The problem
Lines before the one containing "The camera went 35 degrees left" are to be left out; that line and every line after it, through the last line below, are to be reproduced exactly.

(Object change listings)
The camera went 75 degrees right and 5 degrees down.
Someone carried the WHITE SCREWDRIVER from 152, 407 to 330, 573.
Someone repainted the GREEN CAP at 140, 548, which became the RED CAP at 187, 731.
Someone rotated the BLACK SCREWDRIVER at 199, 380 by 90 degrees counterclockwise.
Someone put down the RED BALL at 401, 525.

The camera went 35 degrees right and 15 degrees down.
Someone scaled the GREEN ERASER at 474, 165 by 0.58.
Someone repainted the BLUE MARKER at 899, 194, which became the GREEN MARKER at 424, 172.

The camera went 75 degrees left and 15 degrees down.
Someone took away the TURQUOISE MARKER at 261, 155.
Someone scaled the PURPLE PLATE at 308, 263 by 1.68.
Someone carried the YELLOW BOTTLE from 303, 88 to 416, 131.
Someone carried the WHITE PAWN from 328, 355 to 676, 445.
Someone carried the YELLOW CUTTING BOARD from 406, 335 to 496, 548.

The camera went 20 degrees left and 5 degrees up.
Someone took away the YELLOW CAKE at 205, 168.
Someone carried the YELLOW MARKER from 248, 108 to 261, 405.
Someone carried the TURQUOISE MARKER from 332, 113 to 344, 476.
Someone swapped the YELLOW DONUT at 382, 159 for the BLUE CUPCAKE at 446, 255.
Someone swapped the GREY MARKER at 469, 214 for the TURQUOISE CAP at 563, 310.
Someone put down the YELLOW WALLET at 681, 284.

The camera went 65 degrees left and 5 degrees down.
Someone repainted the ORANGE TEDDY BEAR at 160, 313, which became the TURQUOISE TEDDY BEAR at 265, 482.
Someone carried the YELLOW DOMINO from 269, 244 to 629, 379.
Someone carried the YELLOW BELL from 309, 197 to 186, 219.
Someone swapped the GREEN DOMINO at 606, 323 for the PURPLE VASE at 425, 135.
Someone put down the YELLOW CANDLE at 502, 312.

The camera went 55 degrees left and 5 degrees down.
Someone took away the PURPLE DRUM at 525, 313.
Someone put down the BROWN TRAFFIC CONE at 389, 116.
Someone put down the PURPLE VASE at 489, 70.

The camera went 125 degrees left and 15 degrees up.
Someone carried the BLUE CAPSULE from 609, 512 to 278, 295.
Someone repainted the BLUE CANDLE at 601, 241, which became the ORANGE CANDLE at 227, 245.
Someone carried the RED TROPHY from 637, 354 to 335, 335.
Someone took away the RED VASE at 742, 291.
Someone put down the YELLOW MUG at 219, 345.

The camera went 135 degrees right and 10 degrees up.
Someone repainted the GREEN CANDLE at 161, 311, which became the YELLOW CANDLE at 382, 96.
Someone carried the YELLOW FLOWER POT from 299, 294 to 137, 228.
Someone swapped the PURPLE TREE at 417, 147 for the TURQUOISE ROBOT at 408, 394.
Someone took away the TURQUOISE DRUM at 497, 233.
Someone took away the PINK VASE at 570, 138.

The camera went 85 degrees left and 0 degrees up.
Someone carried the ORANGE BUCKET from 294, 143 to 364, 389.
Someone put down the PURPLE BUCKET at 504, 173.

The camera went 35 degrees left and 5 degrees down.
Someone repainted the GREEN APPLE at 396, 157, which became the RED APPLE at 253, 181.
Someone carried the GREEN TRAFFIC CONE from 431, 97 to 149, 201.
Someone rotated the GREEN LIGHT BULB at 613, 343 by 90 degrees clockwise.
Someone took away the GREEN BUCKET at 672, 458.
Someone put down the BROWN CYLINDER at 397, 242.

Answer space
The camera went 35 degrees left and 5 degrees down.
Someone repainted the GREEN APPLE at 396, 157, which became the RED APPLE at 253, 181.
Someone carried the GREEN TRAFFIC CONE from 431, 97 to 149, 201.
Someone rotated the GREEN LIGHT BULB at 613, 343 by 90 degrees clockwise.
Someone took away the GREEN BUCKET at 672, 458.
Someone put down the BROWN CYLINDER at 397, 242.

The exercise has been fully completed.